Convert the data below into a Markdown table with the columns "Row" and "Text", putting each line's number under "Row" and the line itself under "Text". Leave out blank lines.

+++ Records shown +++

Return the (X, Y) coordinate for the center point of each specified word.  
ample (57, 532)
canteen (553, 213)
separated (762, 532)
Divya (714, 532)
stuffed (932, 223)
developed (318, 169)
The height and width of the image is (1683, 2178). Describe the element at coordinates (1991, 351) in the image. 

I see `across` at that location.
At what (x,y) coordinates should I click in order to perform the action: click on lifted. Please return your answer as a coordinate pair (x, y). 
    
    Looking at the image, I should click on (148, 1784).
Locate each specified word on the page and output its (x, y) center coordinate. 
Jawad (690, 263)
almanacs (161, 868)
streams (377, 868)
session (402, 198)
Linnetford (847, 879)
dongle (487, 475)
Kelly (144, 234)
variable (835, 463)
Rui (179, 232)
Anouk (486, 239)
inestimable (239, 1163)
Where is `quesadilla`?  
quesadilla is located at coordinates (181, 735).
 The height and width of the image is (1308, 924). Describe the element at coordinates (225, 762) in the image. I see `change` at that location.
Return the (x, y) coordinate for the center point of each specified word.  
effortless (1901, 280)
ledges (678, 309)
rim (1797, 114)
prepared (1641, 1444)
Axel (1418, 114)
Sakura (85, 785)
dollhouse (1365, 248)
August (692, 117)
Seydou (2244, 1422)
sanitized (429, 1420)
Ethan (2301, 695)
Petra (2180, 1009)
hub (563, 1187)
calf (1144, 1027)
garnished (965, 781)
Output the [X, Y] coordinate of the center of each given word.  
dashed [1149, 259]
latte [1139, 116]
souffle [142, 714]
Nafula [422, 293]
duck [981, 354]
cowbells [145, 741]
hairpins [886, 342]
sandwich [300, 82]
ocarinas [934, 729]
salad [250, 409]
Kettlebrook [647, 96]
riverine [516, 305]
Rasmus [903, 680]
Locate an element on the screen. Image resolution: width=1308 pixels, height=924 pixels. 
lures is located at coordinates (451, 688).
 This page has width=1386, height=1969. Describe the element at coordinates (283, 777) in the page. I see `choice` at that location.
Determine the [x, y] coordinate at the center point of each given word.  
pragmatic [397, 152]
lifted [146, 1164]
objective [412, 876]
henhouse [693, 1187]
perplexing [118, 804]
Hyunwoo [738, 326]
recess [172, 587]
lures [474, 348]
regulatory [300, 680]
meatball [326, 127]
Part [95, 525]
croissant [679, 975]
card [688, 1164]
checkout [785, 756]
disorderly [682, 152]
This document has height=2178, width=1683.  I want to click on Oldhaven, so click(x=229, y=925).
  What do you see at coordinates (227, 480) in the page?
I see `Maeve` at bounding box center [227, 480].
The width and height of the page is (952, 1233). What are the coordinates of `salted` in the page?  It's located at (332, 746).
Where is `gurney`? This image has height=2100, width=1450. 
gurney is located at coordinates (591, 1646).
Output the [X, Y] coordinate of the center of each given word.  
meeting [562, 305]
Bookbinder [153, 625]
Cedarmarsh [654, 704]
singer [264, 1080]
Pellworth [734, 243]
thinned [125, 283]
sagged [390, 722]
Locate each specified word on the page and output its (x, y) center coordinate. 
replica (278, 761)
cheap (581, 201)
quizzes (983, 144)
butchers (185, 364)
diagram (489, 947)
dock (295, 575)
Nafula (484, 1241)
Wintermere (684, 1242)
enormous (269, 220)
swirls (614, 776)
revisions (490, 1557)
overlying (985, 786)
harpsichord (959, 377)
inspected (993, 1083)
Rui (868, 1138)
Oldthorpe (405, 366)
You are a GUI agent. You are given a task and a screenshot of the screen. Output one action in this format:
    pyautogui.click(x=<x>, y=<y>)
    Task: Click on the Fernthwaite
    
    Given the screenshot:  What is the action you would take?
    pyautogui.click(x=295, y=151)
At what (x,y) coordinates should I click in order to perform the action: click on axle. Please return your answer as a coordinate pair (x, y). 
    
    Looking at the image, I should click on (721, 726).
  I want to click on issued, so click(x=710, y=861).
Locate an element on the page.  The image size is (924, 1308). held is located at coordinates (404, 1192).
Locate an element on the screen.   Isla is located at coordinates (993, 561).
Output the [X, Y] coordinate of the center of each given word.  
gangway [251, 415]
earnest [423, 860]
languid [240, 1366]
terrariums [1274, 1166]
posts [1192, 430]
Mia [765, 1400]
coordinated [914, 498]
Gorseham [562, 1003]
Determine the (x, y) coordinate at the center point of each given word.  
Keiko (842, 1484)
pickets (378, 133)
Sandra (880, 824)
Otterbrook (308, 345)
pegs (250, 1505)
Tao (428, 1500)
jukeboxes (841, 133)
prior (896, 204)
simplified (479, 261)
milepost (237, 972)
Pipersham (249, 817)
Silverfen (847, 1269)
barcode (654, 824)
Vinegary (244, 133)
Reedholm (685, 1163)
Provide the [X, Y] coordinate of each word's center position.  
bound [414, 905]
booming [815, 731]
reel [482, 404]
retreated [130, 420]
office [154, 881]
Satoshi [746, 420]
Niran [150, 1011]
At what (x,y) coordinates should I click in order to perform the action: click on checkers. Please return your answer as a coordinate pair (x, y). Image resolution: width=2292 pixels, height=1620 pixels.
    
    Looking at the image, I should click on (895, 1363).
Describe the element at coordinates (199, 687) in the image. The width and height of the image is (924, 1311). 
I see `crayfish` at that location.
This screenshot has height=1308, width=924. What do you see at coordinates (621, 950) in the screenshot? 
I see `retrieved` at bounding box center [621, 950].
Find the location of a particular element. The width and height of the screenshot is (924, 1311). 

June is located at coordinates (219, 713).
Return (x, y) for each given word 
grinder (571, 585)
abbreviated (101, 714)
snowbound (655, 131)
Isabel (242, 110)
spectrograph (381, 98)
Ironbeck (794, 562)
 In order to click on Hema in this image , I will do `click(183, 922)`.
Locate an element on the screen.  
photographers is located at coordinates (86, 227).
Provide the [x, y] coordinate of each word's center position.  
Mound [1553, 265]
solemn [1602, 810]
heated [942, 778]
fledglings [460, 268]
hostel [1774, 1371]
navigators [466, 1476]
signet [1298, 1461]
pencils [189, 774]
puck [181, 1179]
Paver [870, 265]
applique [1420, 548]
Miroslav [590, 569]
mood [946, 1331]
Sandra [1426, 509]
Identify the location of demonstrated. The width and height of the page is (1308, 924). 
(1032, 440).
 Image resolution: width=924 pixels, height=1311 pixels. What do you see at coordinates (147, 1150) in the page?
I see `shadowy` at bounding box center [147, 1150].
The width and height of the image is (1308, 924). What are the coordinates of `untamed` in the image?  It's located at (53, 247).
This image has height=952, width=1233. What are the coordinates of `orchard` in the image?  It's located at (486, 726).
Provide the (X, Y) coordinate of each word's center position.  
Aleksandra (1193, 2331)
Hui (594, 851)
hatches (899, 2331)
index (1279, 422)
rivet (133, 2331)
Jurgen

+++

» Solution:
| Row | Text |
|---|---|
| 1 | Return the (X, Y) coordinate for the center point of each specified word.   |
| 2 | ample (57, 532) |
| 3 | canteen (553, 213) |
| 4 | separated (762, 532) |
| 5 | Divya (714, 532) |
| 6 | stuffed (932, 223) |
| 7 | developed (318, 169) |
| 8 | The height and width of the image is (1683, 2178). Describe the element at coordinates (1991, 351) in the image.  |
| 9 | I see `across` at that location. |
| 10 | At what (x,y) coordinates should I click in order to perform the action: click on lifted. Please return your answer as a coordinate pair (x, y).  |
| 11 |     Looking at the image, I should click on (148, 1784). |
| 12 | Locate each specified word on the page and output its (x, y) center coordinate.  |
| 13 | Jawad (690, 263) |
| 14 | almanacs (161, 868) |
| 15 | streams (377, 868) |
| 16 | session (402, 198) |
| 17 | Linnetford (847, 879) |
| 18 | dongle (487, 475) |
| 19 | Kelly (144, 234) |
| 20 | variable (835, 463) |
| 21 | Rui (179, 232) |
| 22 | Anouk (486, 239) |
| 23 | inestimable (239, 1163) |
| 24 | Where is `quesadilla`?   |
| 25 | quesadilla is located at coordinates (181, 735). |
| 26 |  The height and width of the image is (1308, 924). Describe the element at coordinates (225, 762) in the image. I see `change` at that location. |
| 27 | Return the (x, y) coordinate for the center point of each specified word.   |
| 28 | effortless (1901, 280) |
| 29 | ledges (678, 309) |
| 30 | rim (1797, 114) |
| 31 | prepared (1641, 1444) |
| 32 | Axel (1418, 114) |
| 33 | Sakura (85, 785) |
| 34 | dollhouse (1365, 248) |
| 35 | August (692, 117) |
| 36 | Seydou (2244, 1422) |
| 37 | sanitized (429, 1420) |
| 38 | Ethan (2301, 695) |
| 39 | Petra (2180, 1009) |
| 40 | hub (563, 1187) |
| 41 | calf (1144, 1027) |
| 42 | garnished (965, 781) |
| 43 | Output the [X, Y] coordinate of the center of each given word.   |
| 44 | dashed [1149, 259] |
| 45 | latte [1139, 116] |
| 46 | souffle [142, 714] |
| 47 | Nafula [422, 293] |
| 48 | duck [981, 354] |
| 49 | cowbells [145, 741] |
| 50 | hairpins [886, 342] |
| 51 | sandwich [300, 82] |
| 52 | ocarinas [934, 729] |
| 53 | salad [250, 409] |
| 54 | Kettlebrook [647, 96] |
| 55 | riverine [516, 305] |
| 56 | Rasmus [903, 680] |
| 57 | Locate an element on the screen. Image resolution: width=1308 pixels, height=924 pixels.  |
| 58 | lures is located at coordinates (451, 688). |
| 59 |  This page has width=1386, height=1969. Describe the element at coordinates (283, 777) in the page. I see `choice` at that location. |
| 60 | Determine the [x, y] coordinate at the center point of each given word.   |
| 61 | pragmatic [397, 152] |
| 62 | lifted [146, 1164] |
| 63 | objective [412, 876] |
| 64 | henhouse [693, 1187] |
| 65 | perplexing [118, 804] |
| 66 | Hyunwoo [738, 326] |
| 67 | recess [172, 587] |
| 68 | lures [474, 348] |
| 69 | regulatory [300, 680] |
| 70 | meatball [326, 127] |
| 71 | Part [95, 525] |
| 72 | croissant [679, 975] |
| 73 | card [688, 1164] |
| 74 | checkout [785, 756] |
| 75 | disorderly [682, 152] |
| 76 | This document has height=2178, width=1683.  I want to click on Oldhaven, so click(x=229, y=925). |
| 77 |   What do you see at coordinates (227, 480) in the page? |
| 78 | I see `Maeve` at bounding box center [227, 480]. |
| 79 | The width and height of the page is (952, 1233). What are the coordinates of `salted` in the page?  It's located at (332, 746). |
| 80 | Where is `gurney`? This image has height=2100, width=1450.  |
| 81 | gurney is located at coordinates (591, 1646). |
| 82 | Output the [X, Y] coordinate of the center of each given word.   |
| 83 | meeting [562, 305] |
| 84 | Bookbinder [153, 625] |
| 85 | Cedarmarsh [654, 704] |
| 86 | singer [264, 1080] |
| 87 | Pellworth [734, 243] |
| 88 | thinned [125, 283] |
| 89 | sagged [390, 722] |
| 90 | Locate each specified word on the page and output its (x, y) center coordinate.  |
| 91 | replica (278, 761) |
| 92 | cheap (581, 201) |
| 93 | quizzes (983, 144) |
| 94 | butchers (185, 364) |
| 95 | diagram (489, 947) |
| 96 | dock (295, 575) |
| 97 | Nafula (484, 1241) |
| 98 | Wintermere (684, 1242) |
| 99 | enormous (269, 220) |
| 100 | swirls (614, 776) |
| 101 | revisions (490, 1557) |
| 102 | overlying (985, 786) |
| 103 | harpsichord (959, 377) |
| 104 | inspected (993, 1083) |
| 105 | Rui (868, 1138) |
| 106 | Oldthorpe (405, 366) |
| 107 | You are a GUI agent. You are given a task and a screenshot of the screen. Output one action in this format: |
| 108 |     pyautogui.click(x=<x>, y=<y>) |
| 109 |     Task: Click on the Fernthwaite |
| 110 |     Given the screenshot:  What is the action you would take? |
| 111 |     pyautogui.click(x=295, y=151) |
| 112 | At what (x,y) coordinates should I click in order to perform the action: click on axle. Please return your answer as a coordinate pair (x, y).  |
| 113 |     Looking at the image, I should click on (721, 726). |
| 114 |   I want to click on issued, so click(x=710, y=861). |
| 115 | Locate an element on the page.  The image size is (924, 1308). held is located at coordinates (404, 1192). |
| 116 | Locate an element on the screen.   Isla is located at coordinates (993, 561). |
| 117 | Output the [X, Y] coordinate of the center of each given word.   |
| 118 | gangway [251, 415] |
| 119 | earnest [423, 860] |
| 120 | languid [240, 1366] |
| 121 | terrariums [1274, 1166] |
| 122 | posts [1192, 430] |
| 123 | Mia [765, 1400] |
| 124 | coordinated [914, 498] |
| 125 | Gorseham [562, 1003] |
| 126 | Determine the (x, y) coordinate at the center point of each given word.   |
| 127 | Keiko (842, 1484) |
| 128 | pickets (378, 133) |
| 129 | Sandra (880, 824) |
| 130 | Otterbrook (308, 345) |
| 131 | pegs (250, 1505) |
| 132 | Tao (428, 1500) |
| 133 | jukeboxes (841, 133) |
| 134 | prior (896, 204) |
| 135 | simplified (479, 261) |
| 136 | milepost (237, 972) |
| 137 | Pipersham (249, 817) |
| 138 | Silverfen (847, 1269) |
| 139 | barcode (654, 824) |
| 140 | Vinegary (244, 133) |
| 141 | Reedholm (685, 1163) |
| 142 | Provide the [X, Y] coordinate of each word's center position.   |
| 143 | bound [414, 905] |
| 144 | booming [815, 731] |
| 145 | reel [482, 404] |
| 146 | retreated [130, 420] |
| 147 | office [154, 881] |
| 148 | Satoshi [746, 420] |
| 149 | Niran [150, 1011] |
| 150 | At what (x,y) coordinates should I click in order to perform the action: click on checkers. Please return your answer as a coordinate pair (x, y). Image resolution: width=2292 pixels, height=1620 pixels. |
| 151 |     Looking at the image, I should click on (895, 1363). |
| 152 | Describe the element at coordinates (199, 687) in the image. The width and height of the image is (924, 1311).  |
| 153 | I see `crayfish` at that location. |
| 154 | This screenshot has height=1308, width=924. What do you see at coordinates (621, 950) in the screenshot?  |
| 155 | I see `retrieved` at bounding box center [621, 950]. |
| 156 | Find the location of a particular element. The width and height of the screenshot is (924, 1311).  |
| 157 | June is located at coordinates (219, 713). |
| 158 | Return (x, y) for each given word  |
| 159 | grinder (571, 585) |
| 160 | abbreviated (101, 714) |
| 161 | snowbound (655, 131) |
| 162 | Isabel (242, 110) |
| 163 | spectrograph (381, 98) |
| 164 | Ironbeck (794, 562) |
| 165 |  In order to click on Hema in this image , I will do `click(183, 922)`. |
| 166 | Locate an element on the screen.   |
| 167 | photographers is located at coordinates (86, 227). |
| 168 | Provide the [x, y] coordinate of each word's center position.   |
| 169 | Mound [1553, 265] |
| 170 | solemn [1602, 810] |
| 171 | heated [942, 778] |
| 172 | fledglings [460, 268] |
| 173 | hostel [1774, 1371] |
| 174 | navigators [466, 1476] |
| 175 | signet [1298, 1461] |
| 176 | pencils [189, 774] |
| 177 | puck [181, 1179] |
| 178 | Paver [870, 265] |
| 179 | applique [1420, 548] |
| 180 | Miroslav [590, 569] |
| 181 | mood [946, 1331] |
| 182 | Sandra [1426, 509] |
| 183 | Identify the location of demonstrated. The width and height of the page is (1308, 924).  |
| 184 | (1032, 440). |
| 185 |  Image resolution: width=924 pixels, height=1311 pixels. What do you see at coordinates (147, 1150) in the page? |
| 186 | I see `shadowy` at bounding box center [147, 1150]. |
| 187 | The width and height of the image is (1308, 924). What are the coordinates of `untamed` in the image?  It's located at (53, 247). |
| 188 | This image has height=952, width=1233. What are the coordinates of `orchard` in the image?  It's located at (486, 726). |
| 189 | Provide the (X, Y) coordinate of each word's center position.   |
| 190 | Aleksandra (1193, 2331) |
| 191 | Hui (594, 851) |
| 192 | hatches (899, 2331) |
| 193 | index (1279, 422) |
| 194 | rivet (133, 2331) |
| 195 | Jurgen |